The problem: Word for word, return the lines below from the first through the line that has "(472, 350) = (228, 249): yellow", dropping the pictures.

#### Source records ####

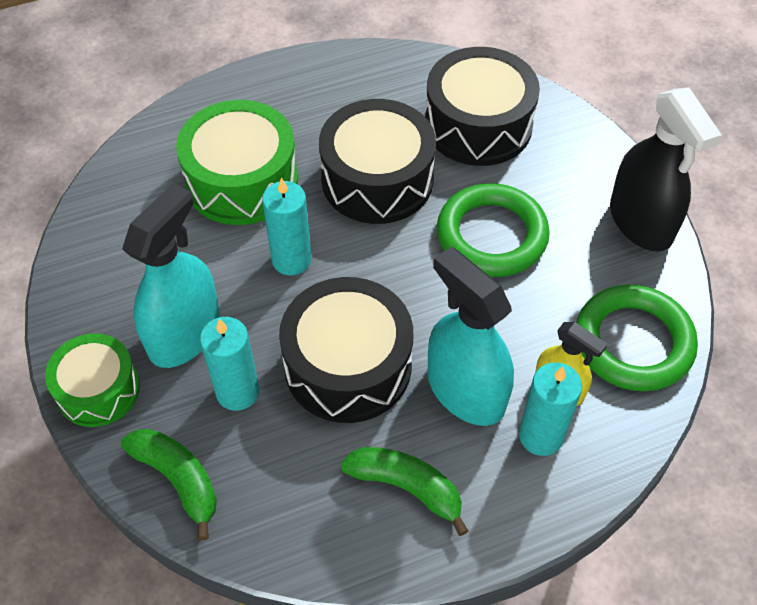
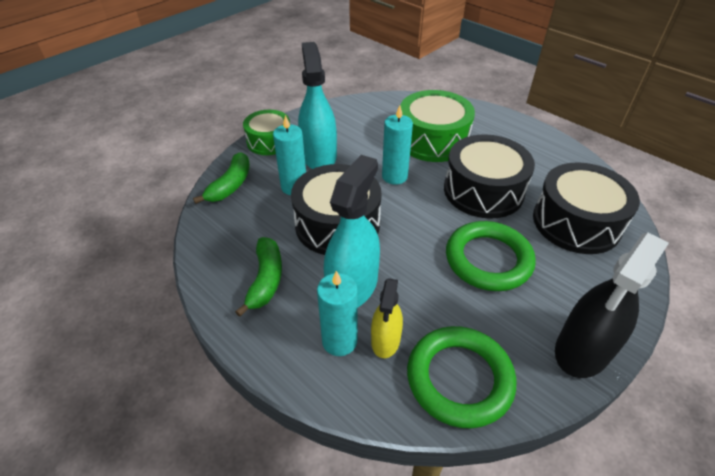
camera: 65 degrees right, 10 degrees down
(184, 333) = (319, 156): turquoise spray bottle -> turquoise spray bottle turned 105 degrees counterclockwise

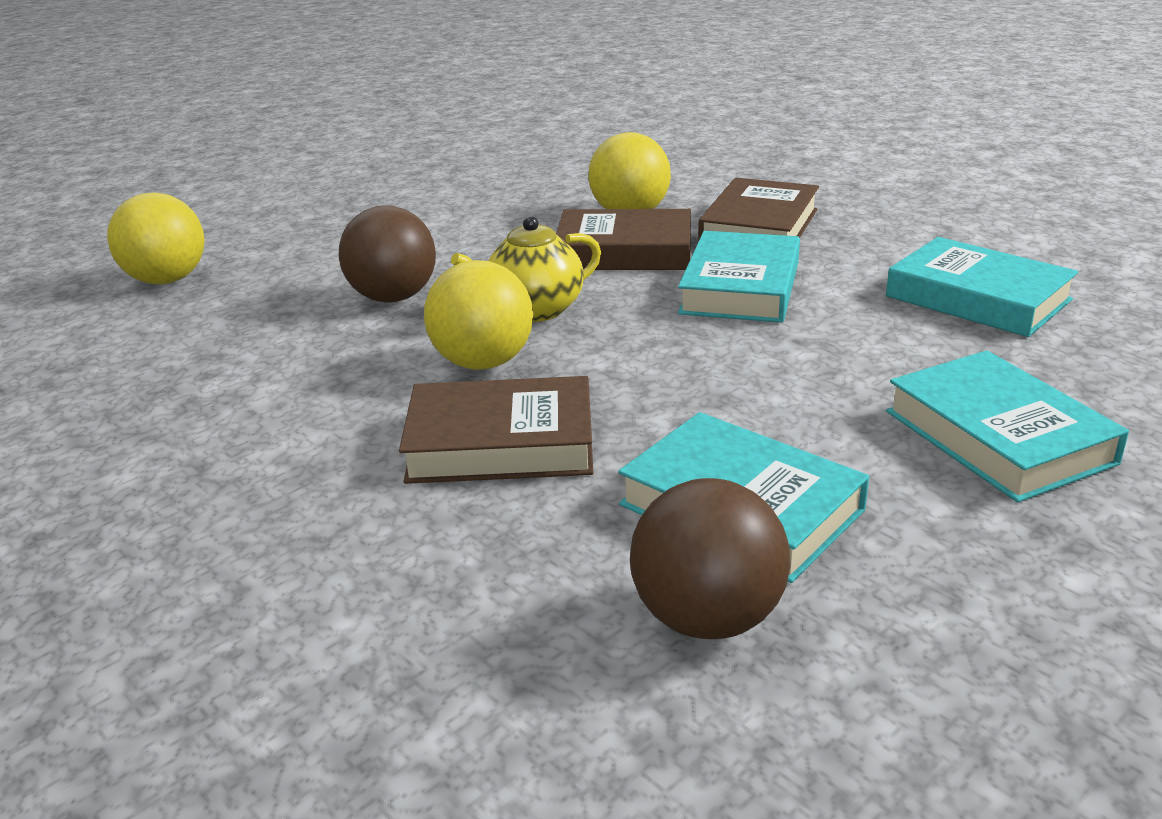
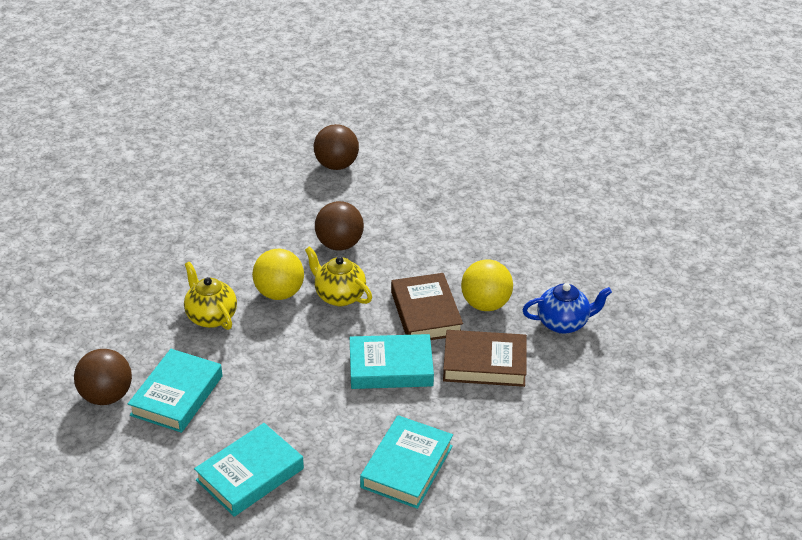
camera: 70 degrees right, 10 degrees up
(167, 280) = (336, 165): yellow ball -> brown ball
(501, 443) = (211, 316): brown book -> yellow teapot
(698, 178) = (563, 323): none -> blue teapot

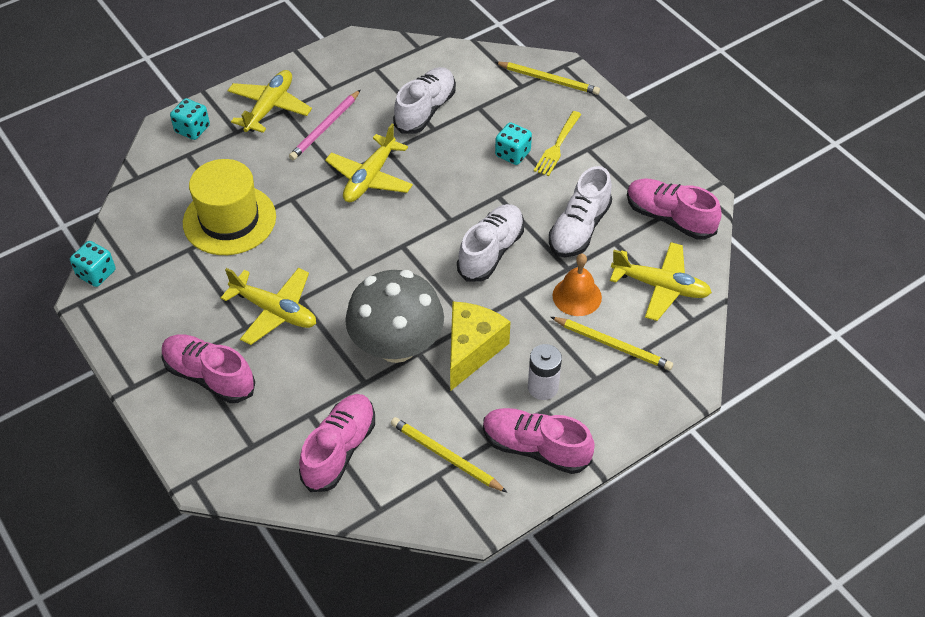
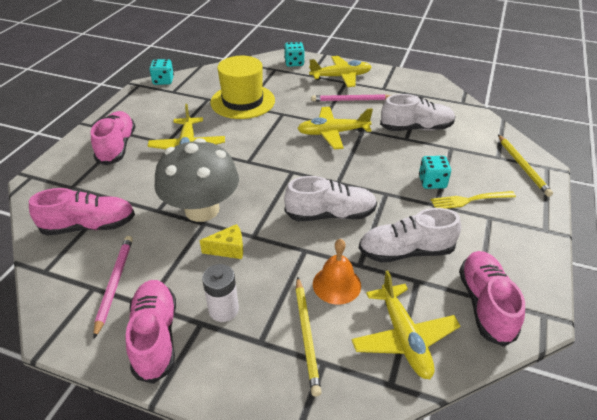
camera: 55 degrees right, 10 degrees down
(445, 456) = (114, 284): yellow pencil -> pink pencil
(472, 350) = (228, 249): yellow cheese -> yellow cheese, size x0.56

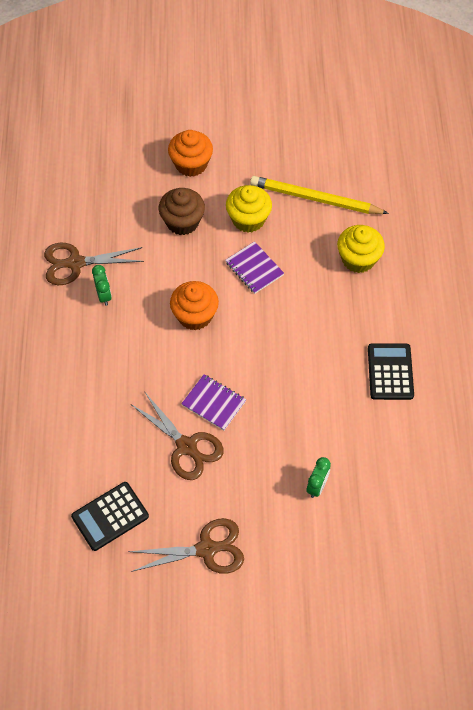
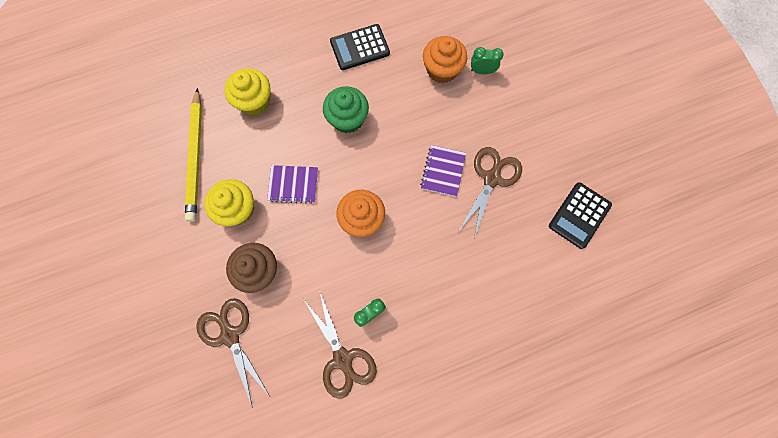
camera: 110 degrees left, 15 degrees up
(110, 516) = (579, 215): black calculator -> black calculator turned 90 degrees clockwise
(191, 164) = (183, 290): orange cupcake -> orange cupcake (442, 70)
(206, 549) = (569, 132): brown scissors -> brown scissors (230, 335)
(254, 269) = (293, 185): purple notebook -> purple notebook turned 60 degrees clockwise
(307, 335) = (347, 119): none -> green cupcake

####

Result of the task:
camera: 65 degrees right, 10 degrees down
(184, 333) = (319, 156): turquoise spray bottle -> turquoise spray bottle turned 105 degrees counterclockwise

camera: 70 degrees right, 10 degrees up
(167, 280) = (336, 165): yellow ball -> brown ball
(501, 443) = (211, 316): brown book -> yellow teapot
(698, 178) = (563, 323): none -> blue teapot

camera: 55 degrees right, 10 degrees down
(445, 456) = (114, 284): yellow pencil -> pink pencil
(472, 350) = (228, 249): yellow cheese -> yellow cheese, size x0.56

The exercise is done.